■ **Directions**: Pictures do not belong in the copy. Return all of the entries exactly.

■ **Records provided**:
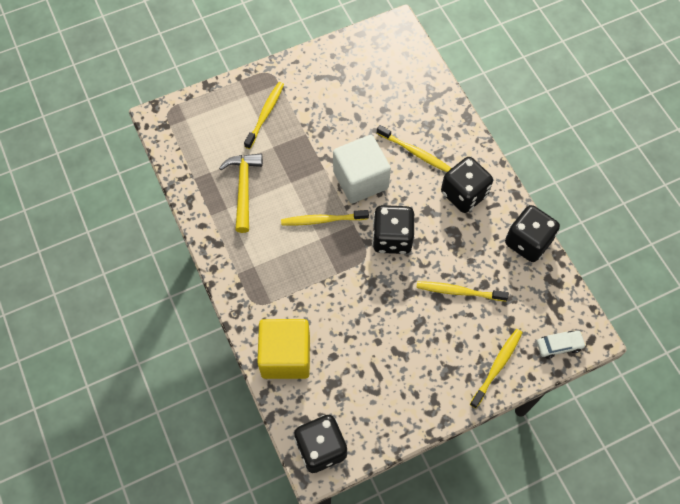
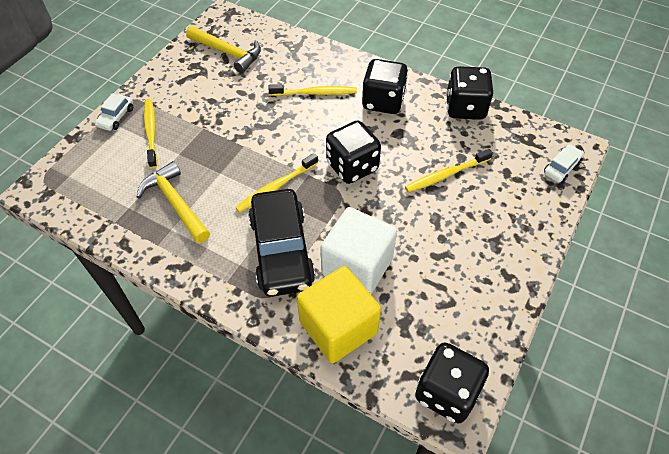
camera: 35 degrees left, 10 degrees down
(249, 85) = (116, 117): none -> white car
(290, 274) = (282, 250): none -> black car
(360, 180) = (285, 137): white cube -> white cube (357, 266)
(374, 69) = (228, 52): none -> yellow hammer
(497, 366) = (531, 213): yellow toothbrush -> none

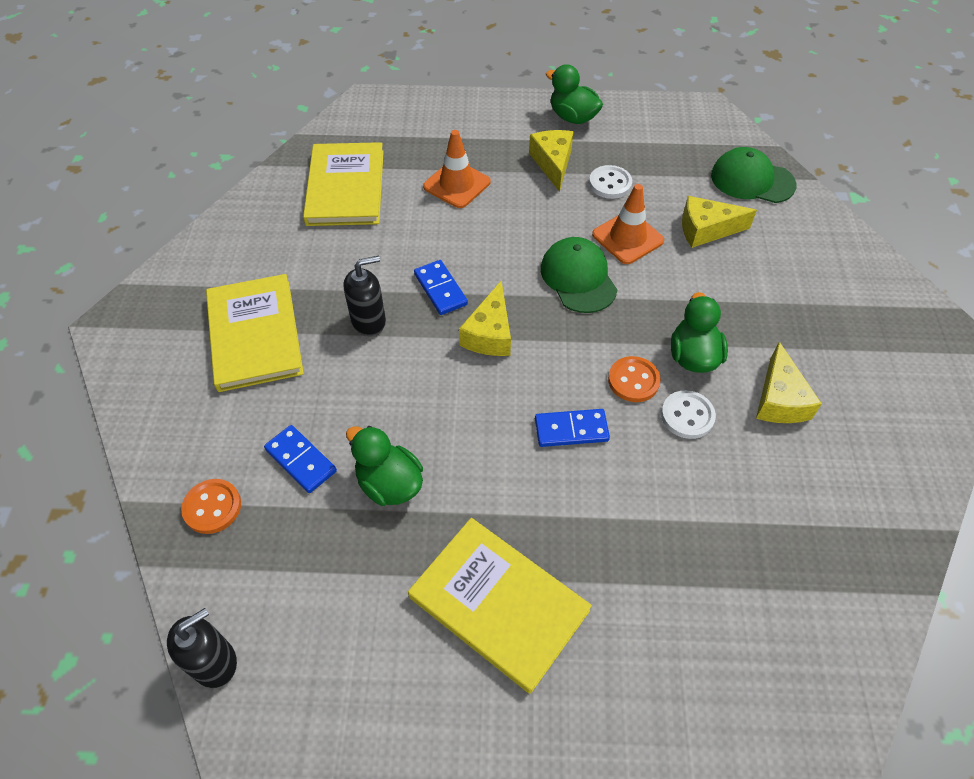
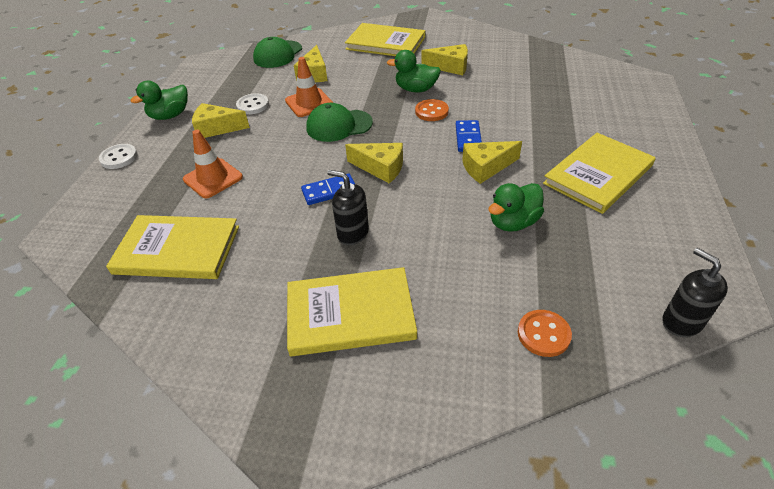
camera: 80 degrees left, 10 degrees down
(300, 460) = (493, 274): blue domino -> none
(369, 321) = (352, 233): black soap dispenser -> black soap dispenser turned 45 degrees counterclockwise
(502, 453) = (486, 167): none -> yellow cheese
(687, 416) = (460, 96): white button -> white button (119, 158)
(833, 303) = (385, 43): none -> yellow book

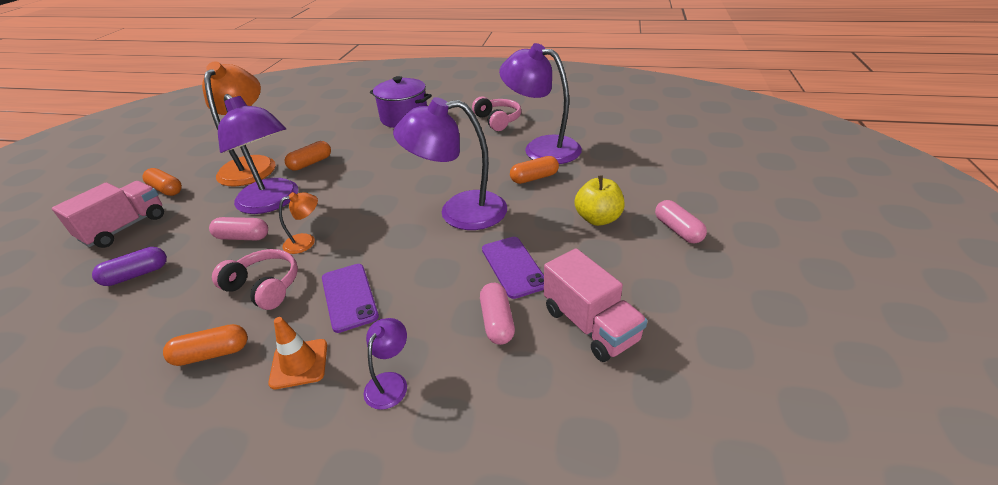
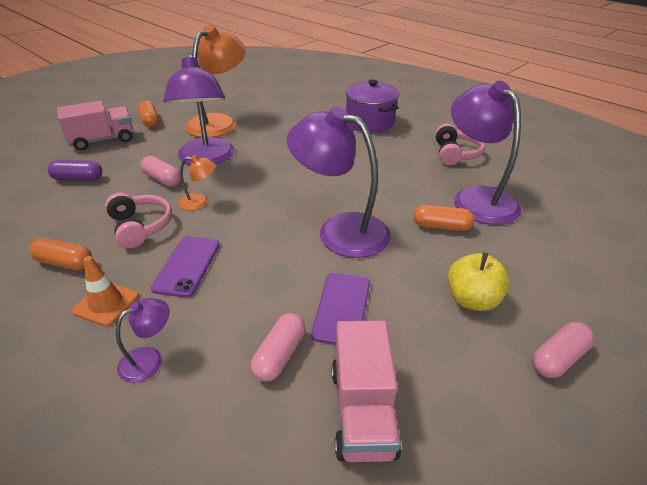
camera: 30 degrees right, 0 degrees up
(310, 163) = (260, 136): orange capsule -> none
(678, 230) = (558, 358): pink capsule -> pink capsule turned 45 degrees clockwise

■ **Written response**:
camera: 35 degrees left, 10 degrees down
(249, 85) = (116, 117): none -> white car
(290, 274) = (282, 250): none -> black car
(360, 180) = (285, 137): white cube -> white cube (357, 266)
(374, 69) = (228, 52): none -> yellow hammer
(497, 366) = (531, 213): yellow toothbrush -> none

camera: 80 degrees left, 10 degrees down
(300, 460) = (493, 274): blue domino -> none
(369, 321) = (352, 233): black soap dispenser -> black soap dispenser turned 45 degrees counterclockwise
(502, 453) = (486, 167): none -> yellow cheese
(687, 416) = (460, 96): white button -> white button (119, 158)
(833, 303) = (385, 43): none -> yellow book

camera: 30 degrees right, 0 degrees up
(310, 163) = (260, 136): orange capsule -> none
(678, 230) = (558, 358): pink capsule -> pink capsule turned 45 degrees clockwise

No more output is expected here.